What to work on: Across the data, every line with the word "banana" counts once; state the total alone.
=== Listed records ===
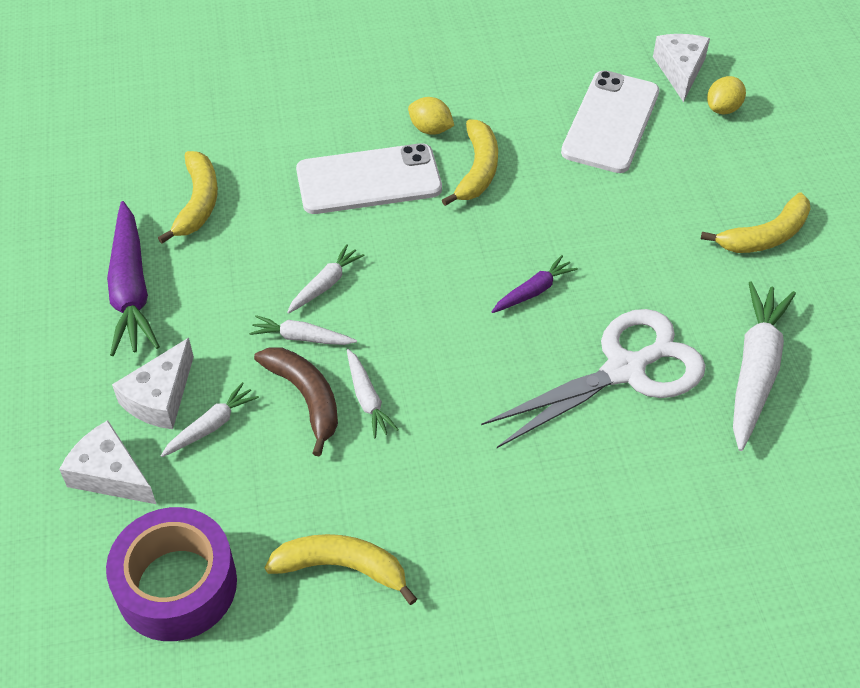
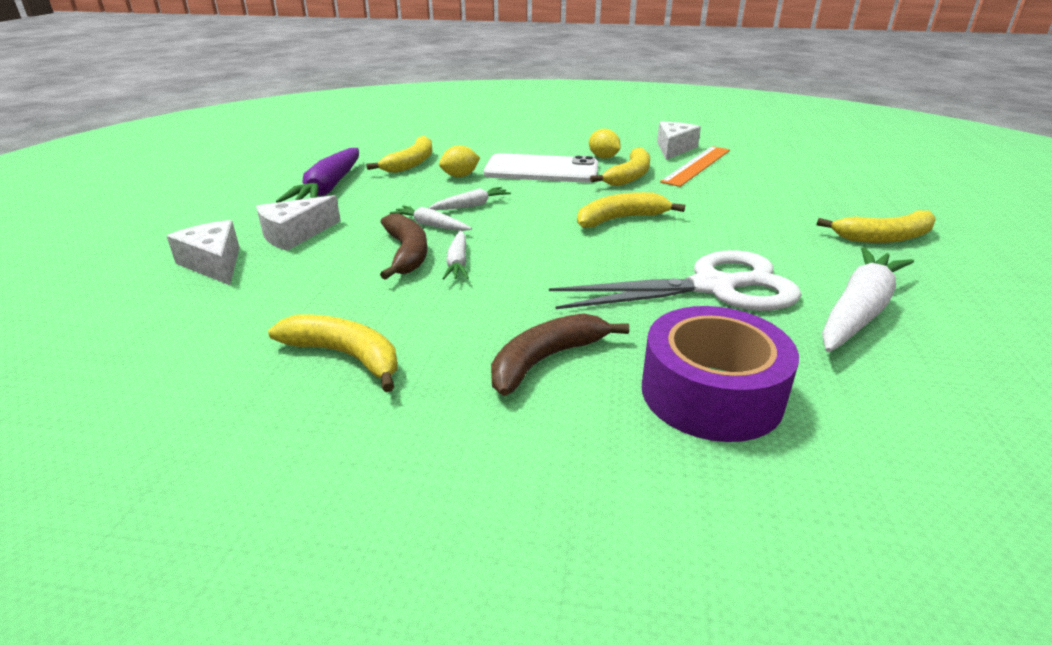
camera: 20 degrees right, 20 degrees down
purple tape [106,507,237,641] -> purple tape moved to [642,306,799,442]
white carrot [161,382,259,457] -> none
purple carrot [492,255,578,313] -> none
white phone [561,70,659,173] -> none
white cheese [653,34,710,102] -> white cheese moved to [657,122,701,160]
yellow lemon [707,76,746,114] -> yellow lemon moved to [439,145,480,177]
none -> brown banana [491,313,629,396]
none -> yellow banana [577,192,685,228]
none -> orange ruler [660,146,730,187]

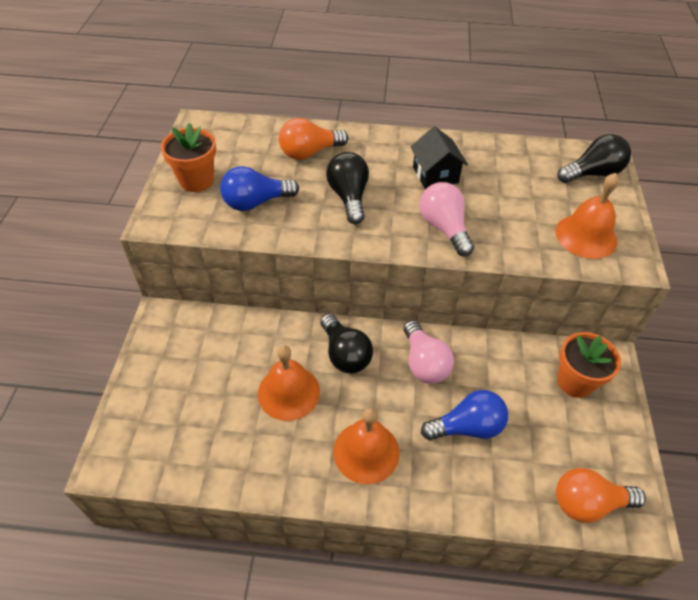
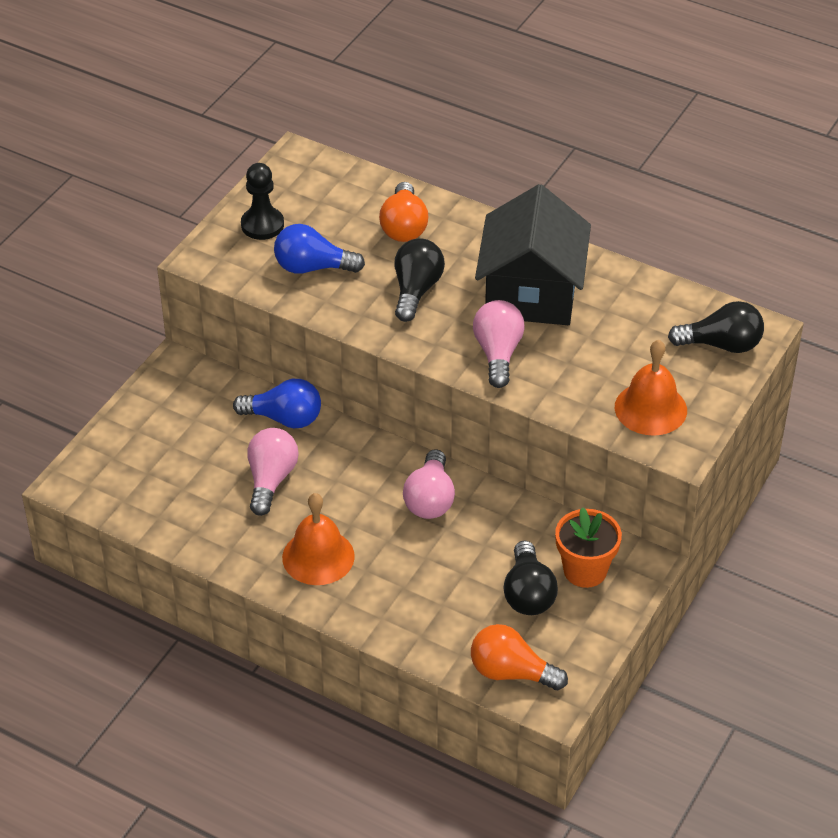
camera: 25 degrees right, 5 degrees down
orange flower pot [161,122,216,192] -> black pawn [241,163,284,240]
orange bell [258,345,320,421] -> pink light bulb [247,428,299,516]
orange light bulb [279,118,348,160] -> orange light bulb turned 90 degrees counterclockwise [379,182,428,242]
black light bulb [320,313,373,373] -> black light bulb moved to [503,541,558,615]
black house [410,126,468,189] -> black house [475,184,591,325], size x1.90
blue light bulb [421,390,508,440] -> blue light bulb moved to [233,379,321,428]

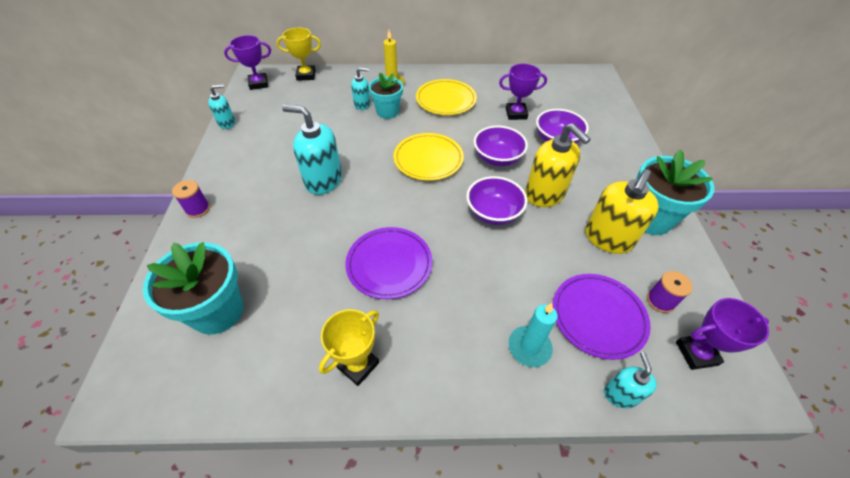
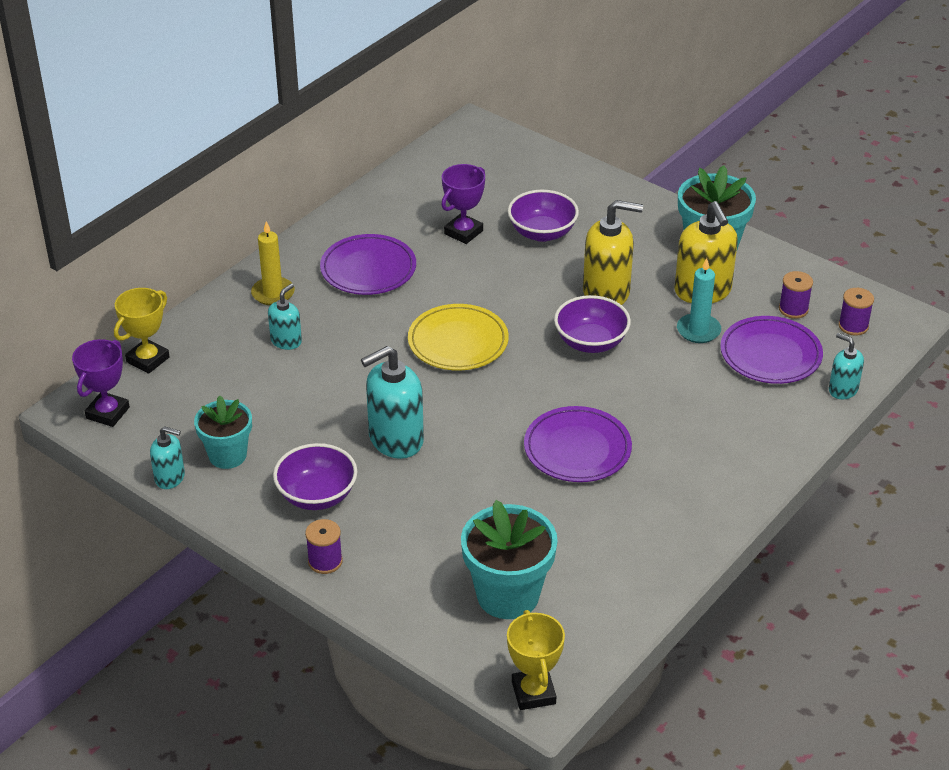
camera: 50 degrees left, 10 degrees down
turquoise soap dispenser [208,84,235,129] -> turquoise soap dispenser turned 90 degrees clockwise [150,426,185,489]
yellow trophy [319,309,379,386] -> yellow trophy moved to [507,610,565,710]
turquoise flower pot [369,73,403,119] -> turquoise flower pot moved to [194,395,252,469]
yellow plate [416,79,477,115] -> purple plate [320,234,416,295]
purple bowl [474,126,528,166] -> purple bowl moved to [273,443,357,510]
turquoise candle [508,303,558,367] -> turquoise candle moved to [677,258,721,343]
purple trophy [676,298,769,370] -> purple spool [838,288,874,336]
===
Your solution: 2